THE INPUT
####

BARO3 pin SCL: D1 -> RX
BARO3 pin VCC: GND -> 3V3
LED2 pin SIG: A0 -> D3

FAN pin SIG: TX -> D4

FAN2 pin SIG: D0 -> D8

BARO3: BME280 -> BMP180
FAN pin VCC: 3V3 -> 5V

####

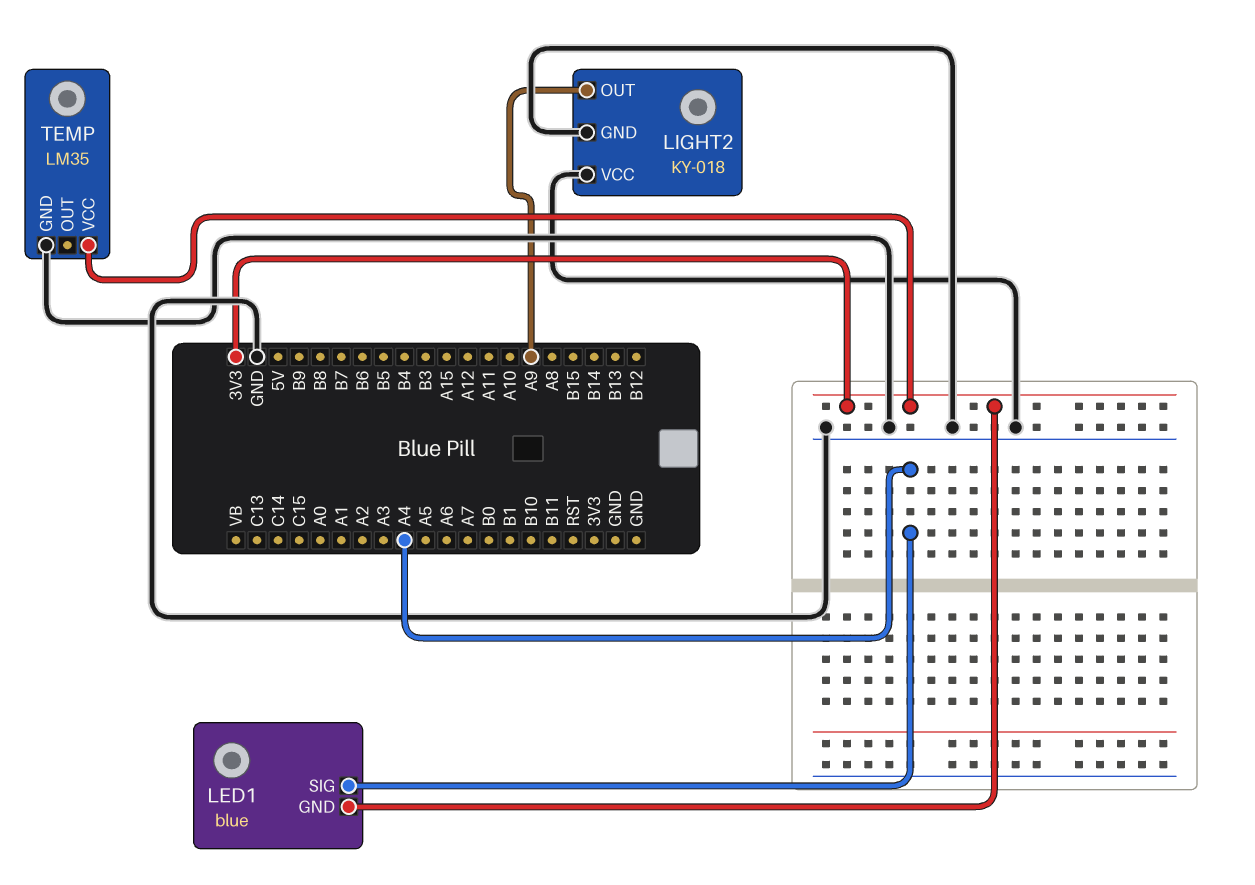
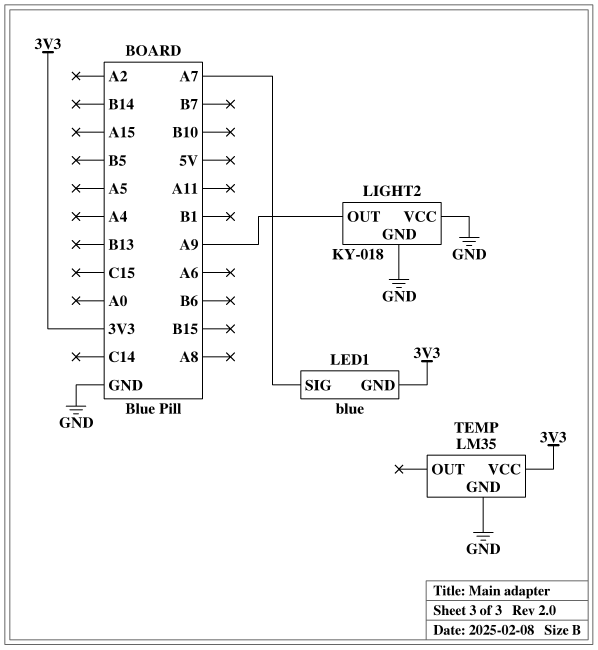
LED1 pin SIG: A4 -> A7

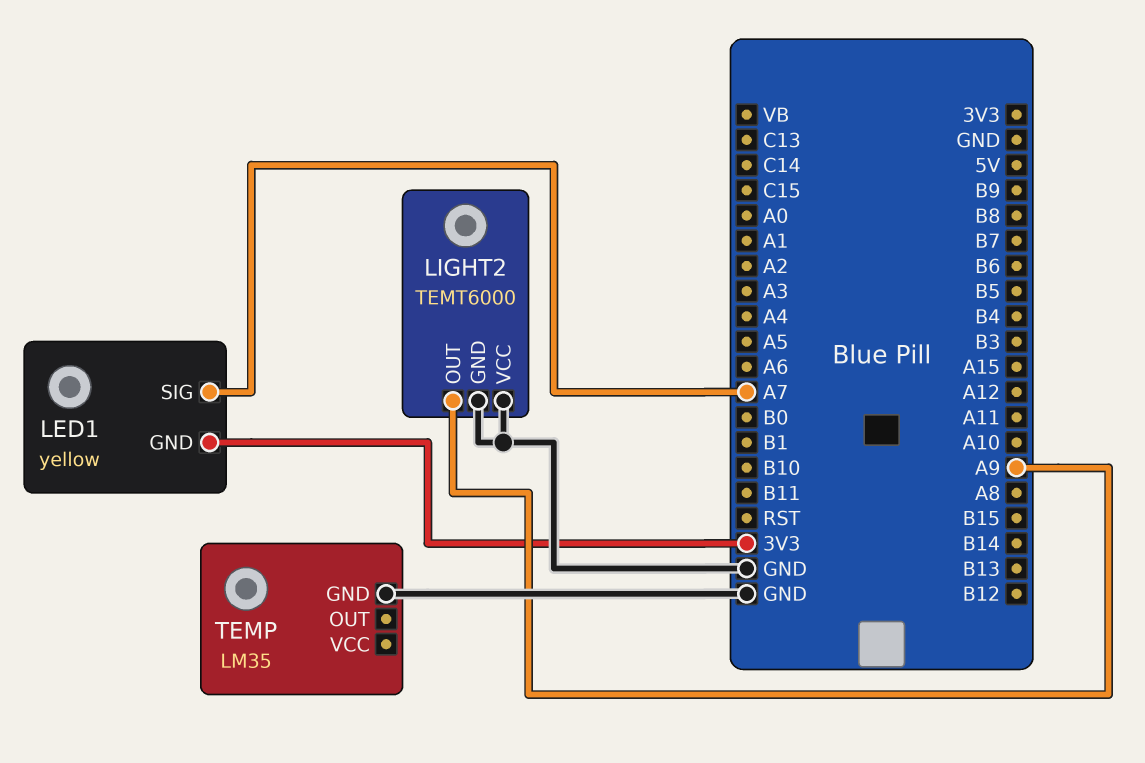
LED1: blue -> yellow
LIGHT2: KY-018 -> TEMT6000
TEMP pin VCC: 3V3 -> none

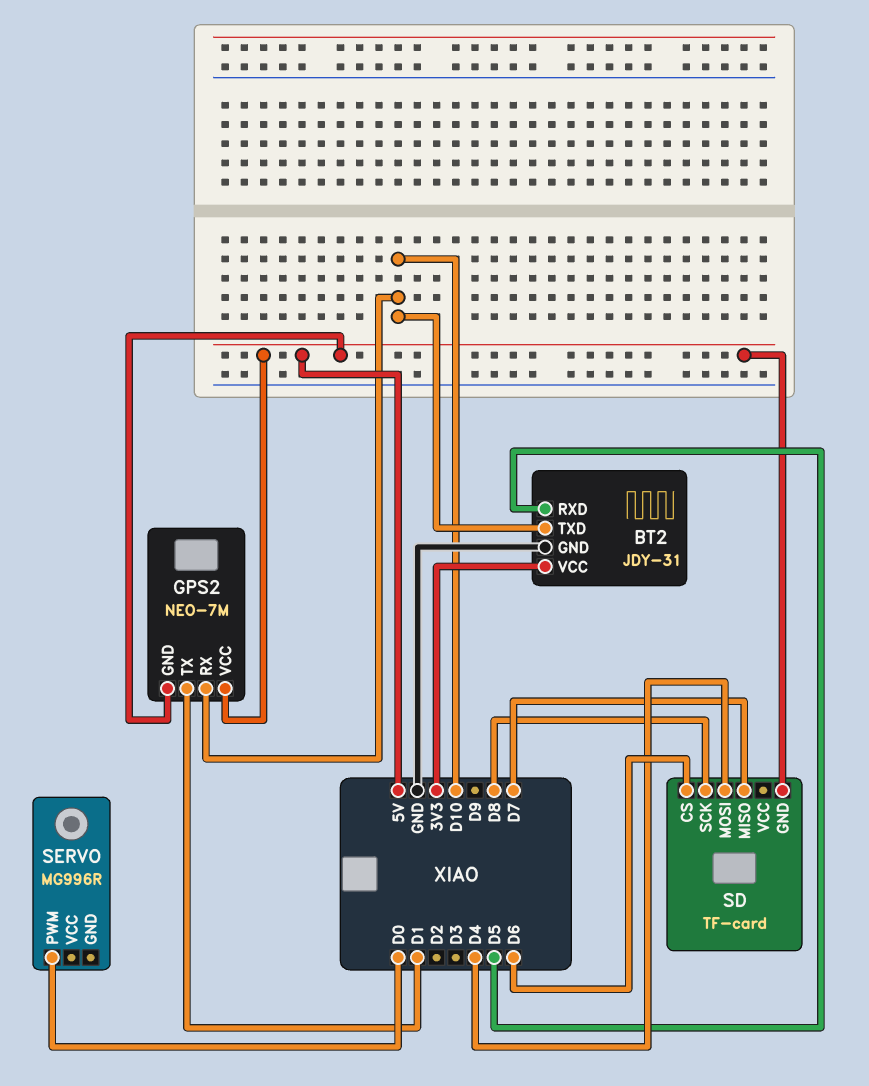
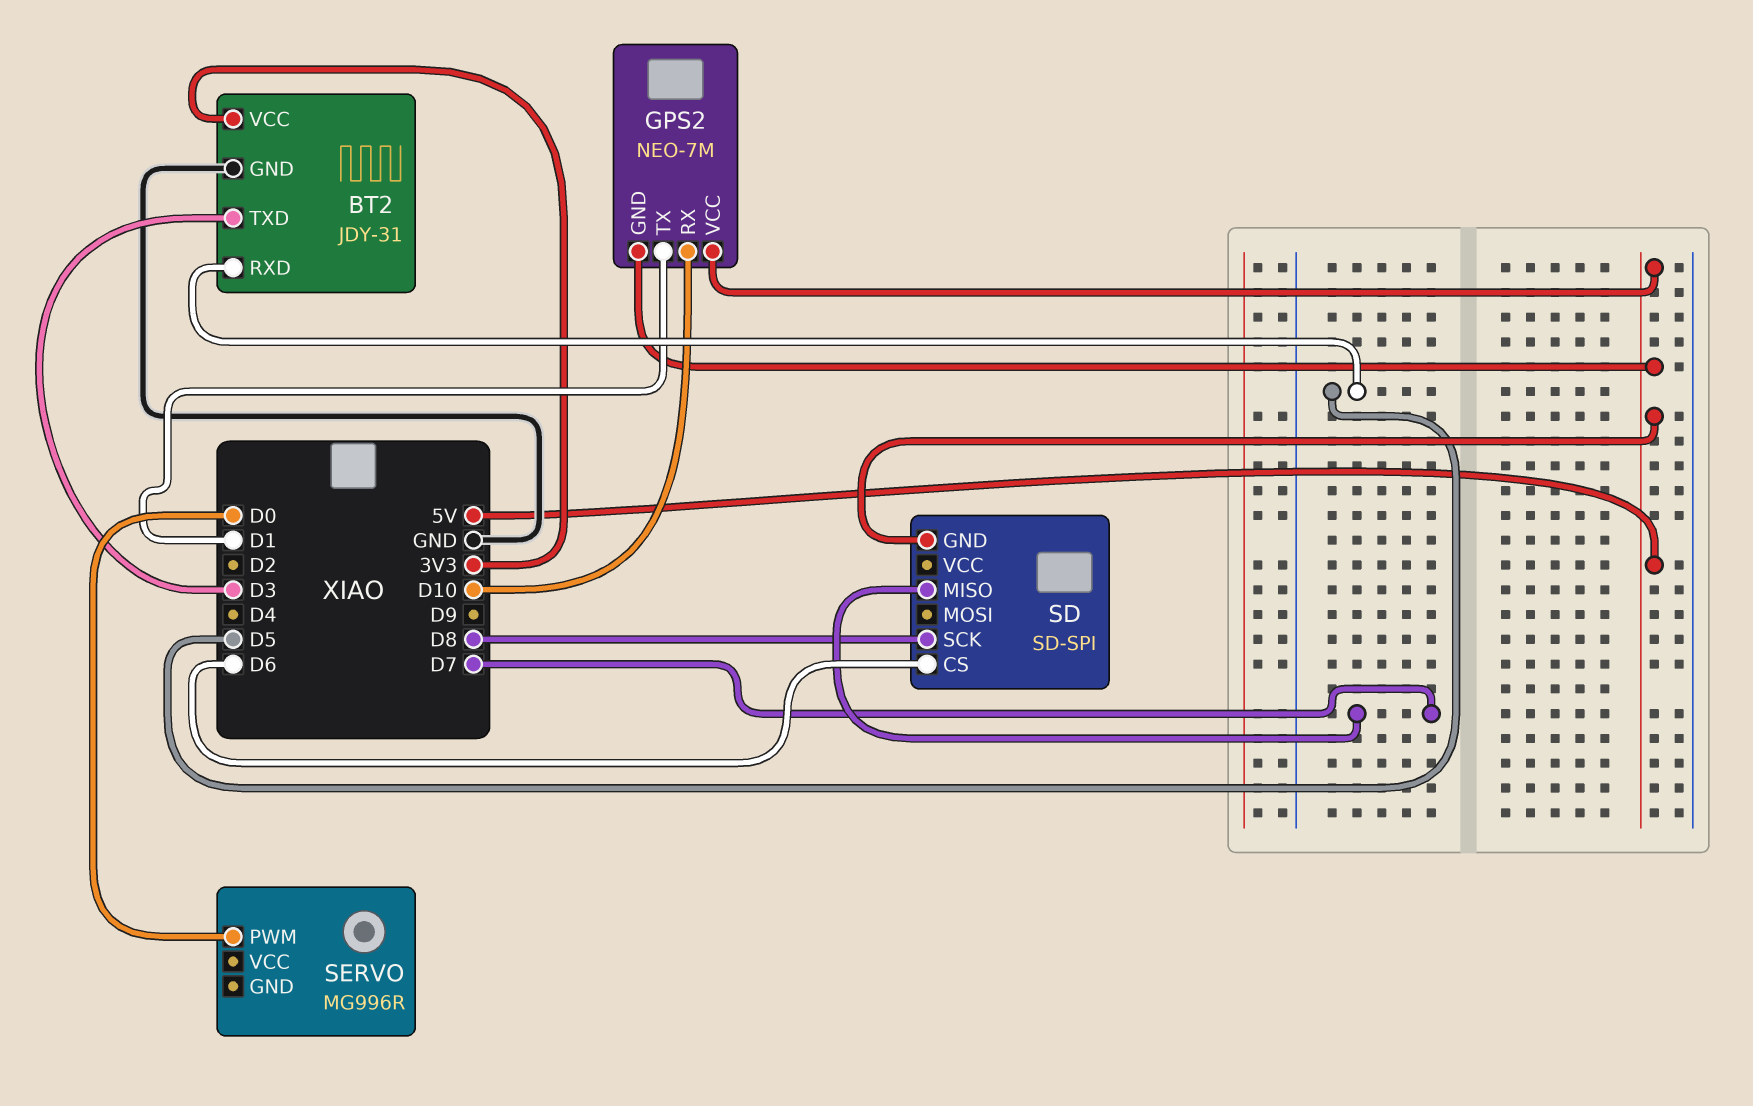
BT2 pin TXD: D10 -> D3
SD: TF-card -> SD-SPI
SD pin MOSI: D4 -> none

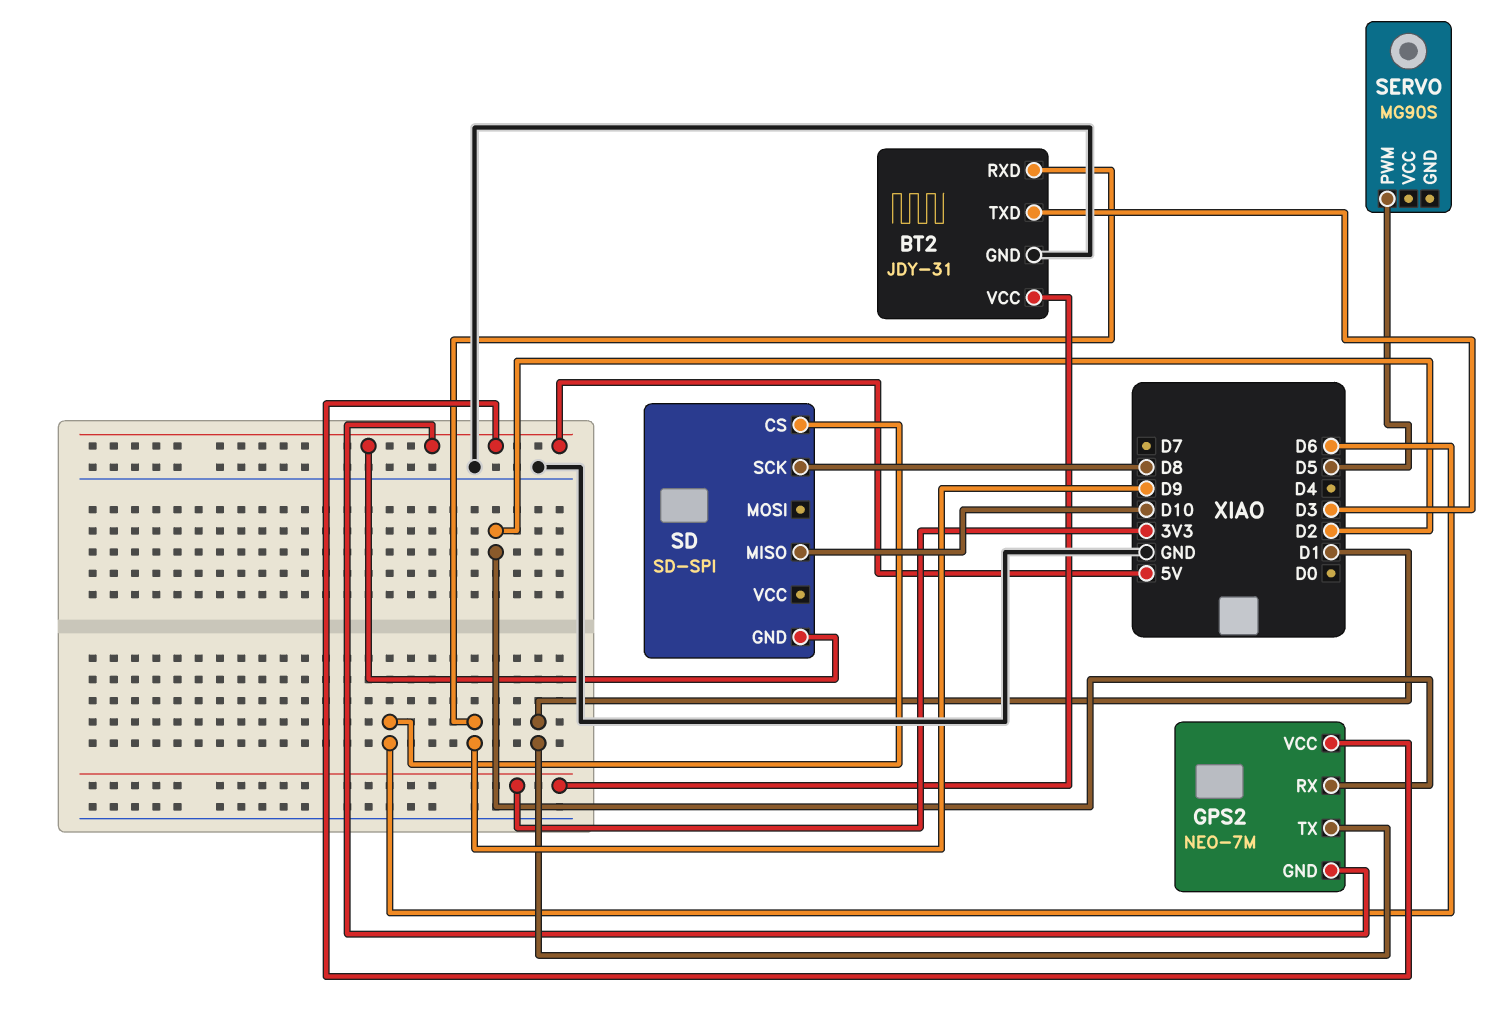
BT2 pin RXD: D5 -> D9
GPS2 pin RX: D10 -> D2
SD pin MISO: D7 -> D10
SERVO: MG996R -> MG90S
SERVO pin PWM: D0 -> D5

####

Give back, exactly as written, the stretch from the line with "BARO3 pin VCC: GND -> 3V3" through the line with "FAN pin VCC: 3V3 -> 5V", and no other lines from the records above.

RESPONSE FOR THIS EXERCISE
BARO3 pin VCC: GND -> 3V3
LED2 pin SIG: A0 -> D3

FAN pin SIG: TX -> D4

FAN2 pin SIG: D0 -> D8

BARO3: BME280 -> BMP180
FAN pin VCC: 3V3 -> 5V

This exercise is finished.